**What this task involves**
As soon as the line containing "yellow cross: (179, 725) -> (213, 751), moved" appears in the material below, start returning lines exactly, and end with the line containing "orange cross: (108, 47) -> (174, 114), moved".

-=-=-=-=-

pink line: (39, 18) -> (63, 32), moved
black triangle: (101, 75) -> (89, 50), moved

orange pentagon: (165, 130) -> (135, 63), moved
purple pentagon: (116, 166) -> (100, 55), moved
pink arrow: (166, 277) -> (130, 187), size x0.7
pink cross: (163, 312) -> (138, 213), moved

-=-=-=-=-

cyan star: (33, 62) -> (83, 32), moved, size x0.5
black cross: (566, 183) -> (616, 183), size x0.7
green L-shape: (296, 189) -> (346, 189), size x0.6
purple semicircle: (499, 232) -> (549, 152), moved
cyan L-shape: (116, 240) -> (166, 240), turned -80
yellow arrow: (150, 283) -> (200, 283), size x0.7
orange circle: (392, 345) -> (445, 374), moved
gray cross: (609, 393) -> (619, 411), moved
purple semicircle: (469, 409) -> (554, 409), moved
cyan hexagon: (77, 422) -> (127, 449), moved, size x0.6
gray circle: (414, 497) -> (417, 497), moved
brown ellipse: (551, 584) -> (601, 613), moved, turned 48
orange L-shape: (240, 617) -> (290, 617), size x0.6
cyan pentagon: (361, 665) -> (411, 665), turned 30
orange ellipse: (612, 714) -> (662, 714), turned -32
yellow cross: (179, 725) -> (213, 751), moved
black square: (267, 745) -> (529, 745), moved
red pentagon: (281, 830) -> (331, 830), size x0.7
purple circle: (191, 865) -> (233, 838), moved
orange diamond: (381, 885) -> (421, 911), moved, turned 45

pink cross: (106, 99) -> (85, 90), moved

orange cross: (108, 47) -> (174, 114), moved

-=-=-=-=-

**Written response**
yellow cross: (179, 725) -> (213, 751), moved
black square: (267, 745) -> (529, 745), moved
red pentagon: (281, 830) -> (331, 830), size x0.7
purple circle: (191, 865) -> (233, 838), moved
orange diamond: (381, 885) -> (421, 911), moved, turned 45

pink cross: (106, 99) -> (85, 90), moved

orange cross: (108, 47) -> (174, 114), moved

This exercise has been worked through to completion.